Colored object listings
_____
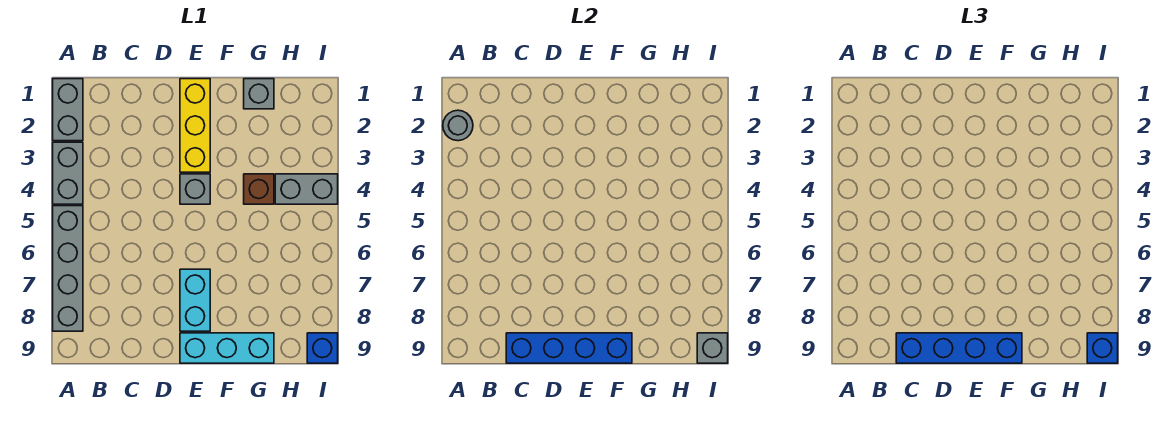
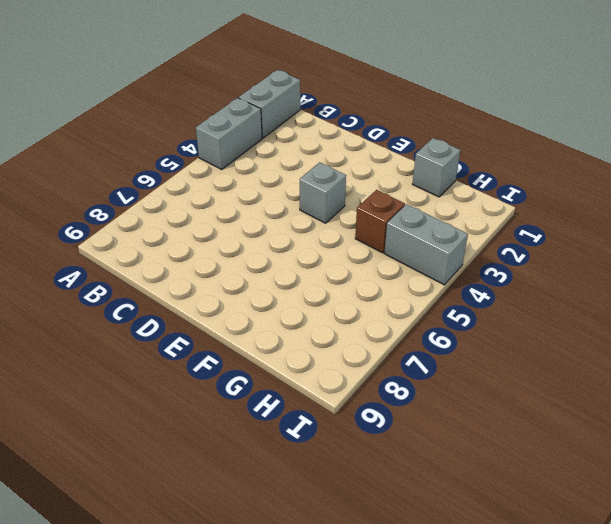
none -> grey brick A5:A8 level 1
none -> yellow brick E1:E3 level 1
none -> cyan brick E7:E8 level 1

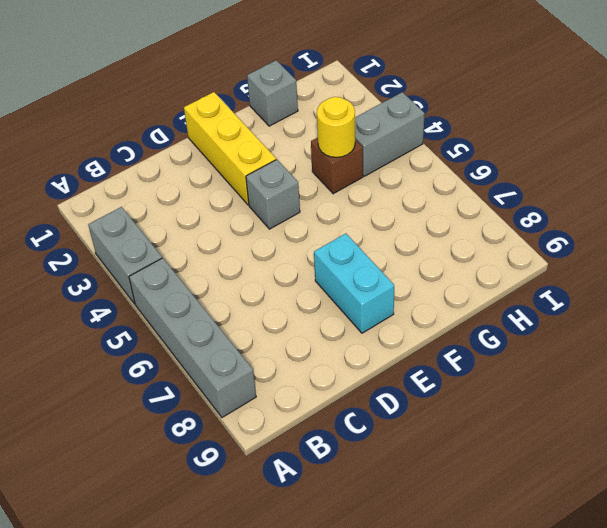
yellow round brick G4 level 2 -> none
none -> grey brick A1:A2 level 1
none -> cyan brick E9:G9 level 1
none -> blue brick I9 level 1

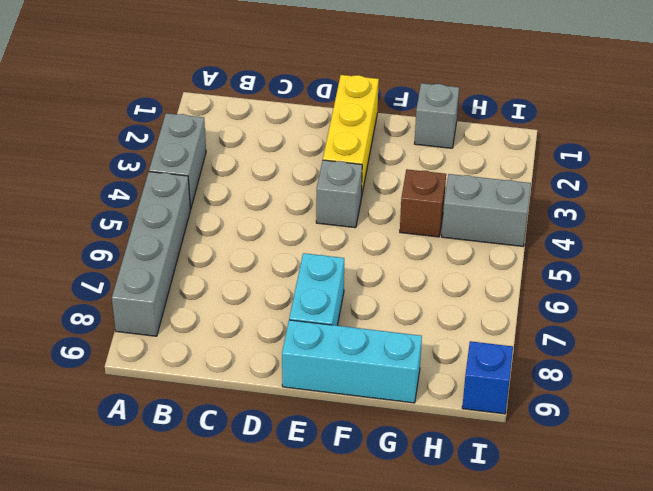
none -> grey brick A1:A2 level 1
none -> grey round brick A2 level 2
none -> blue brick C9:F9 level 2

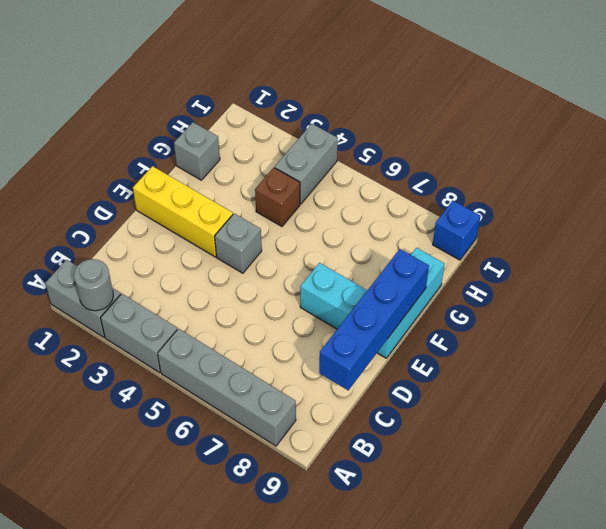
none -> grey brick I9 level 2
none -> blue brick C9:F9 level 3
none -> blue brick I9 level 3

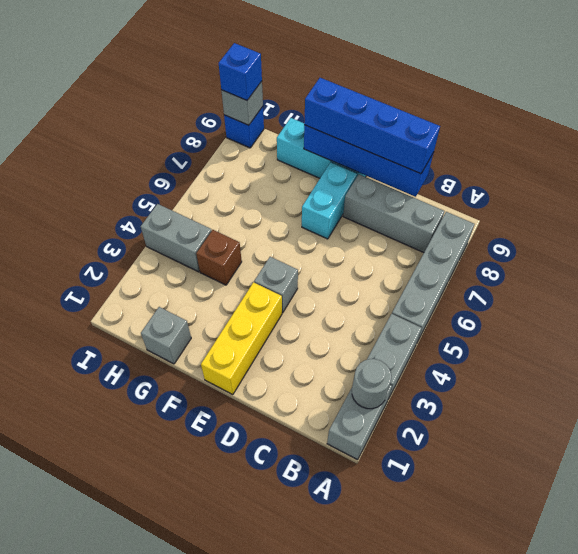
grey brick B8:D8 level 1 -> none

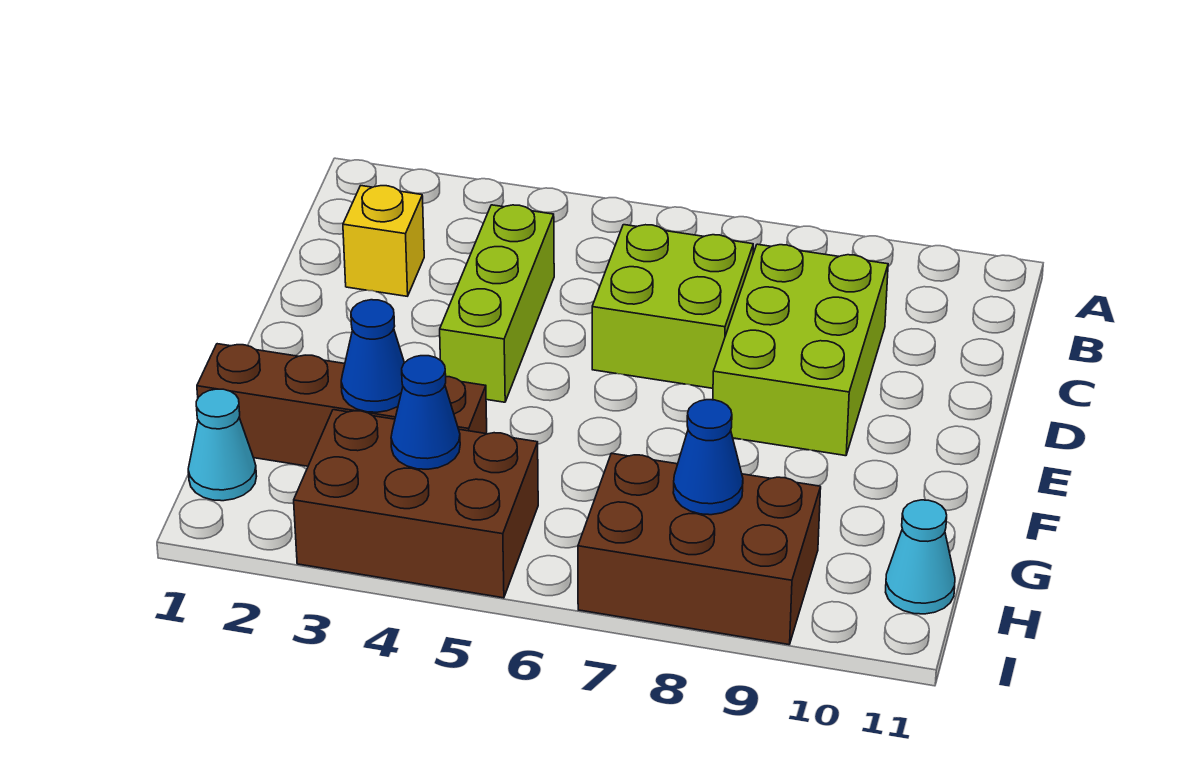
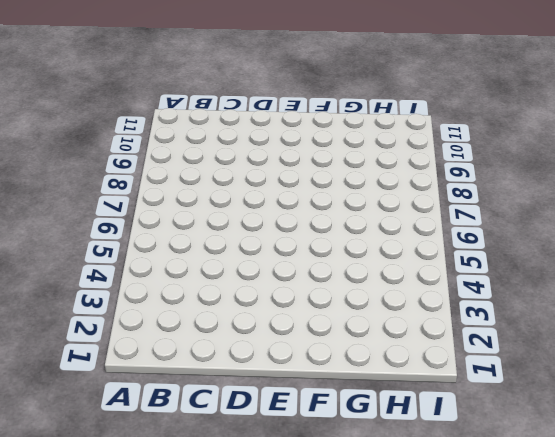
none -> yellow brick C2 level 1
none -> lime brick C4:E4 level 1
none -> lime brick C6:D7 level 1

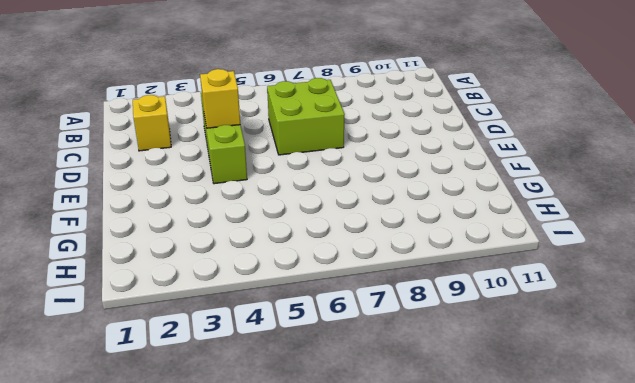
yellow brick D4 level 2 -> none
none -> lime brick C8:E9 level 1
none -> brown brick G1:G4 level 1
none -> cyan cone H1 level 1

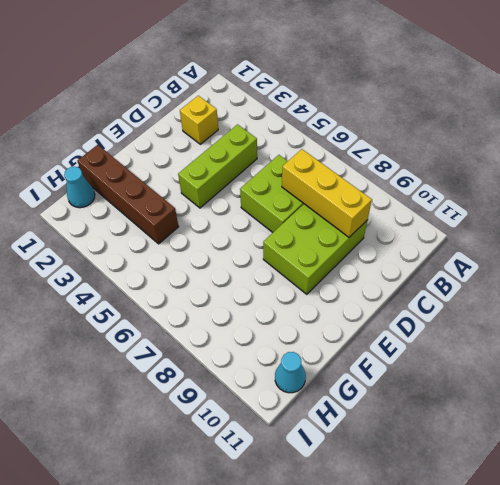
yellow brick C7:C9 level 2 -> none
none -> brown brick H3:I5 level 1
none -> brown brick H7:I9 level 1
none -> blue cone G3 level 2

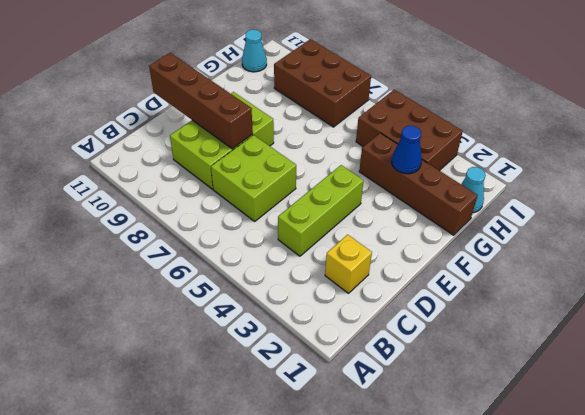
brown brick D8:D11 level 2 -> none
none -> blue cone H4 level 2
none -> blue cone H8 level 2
_____
» **Work order**:
Find the lines above holding the word "grey" and show them.

» **Result for this task**:
none -> grey brick A5:A8 level 1
none -> grey brick A1:A2 level 1
none -> grey brick A1:A2 level 1
none -> grey round brick A2 level 2
none -> grey brick I9 level 2
grey brick B8:D8 level 1 -> none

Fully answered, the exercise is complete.